_Activity:_ Using the data below, copy out all lines with the word "goblet".

_Information provided:_
##########

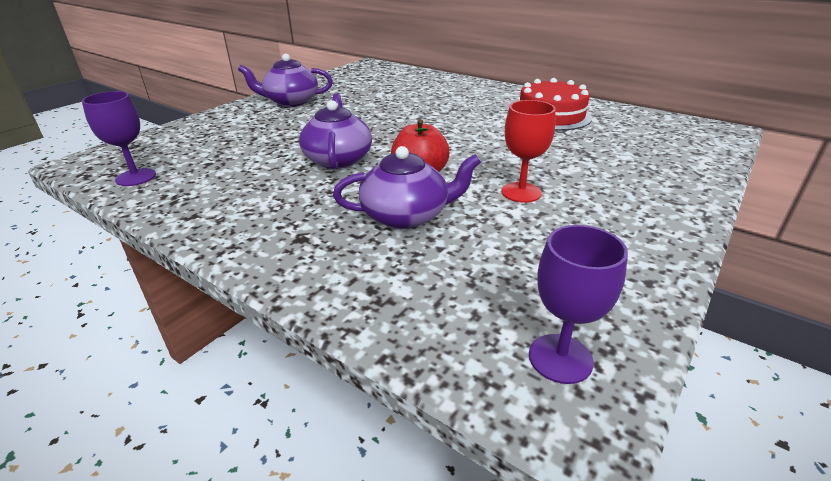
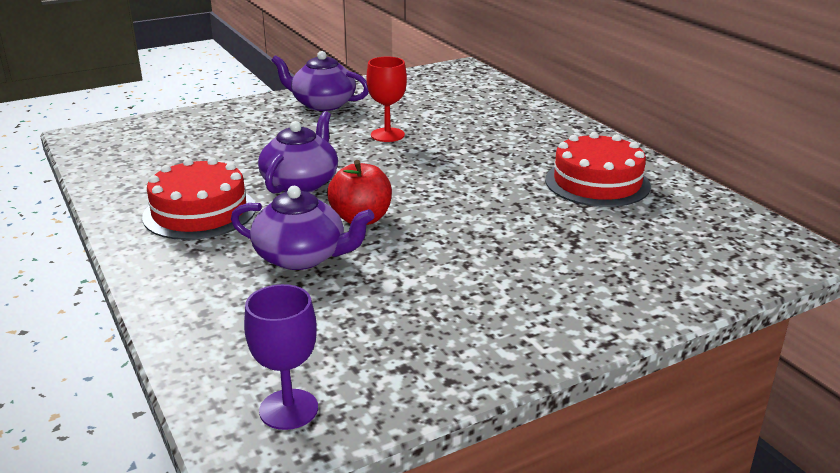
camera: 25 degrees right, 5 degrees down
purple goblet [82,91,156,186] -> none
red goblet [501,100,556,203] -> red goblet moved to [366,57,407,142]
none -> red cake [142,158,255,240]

##########

_Finished task:_
purple goblet [82,91,156,186] -> none
red goblet [501,100,556,203] -> red goblet moved to [366,57,407,142]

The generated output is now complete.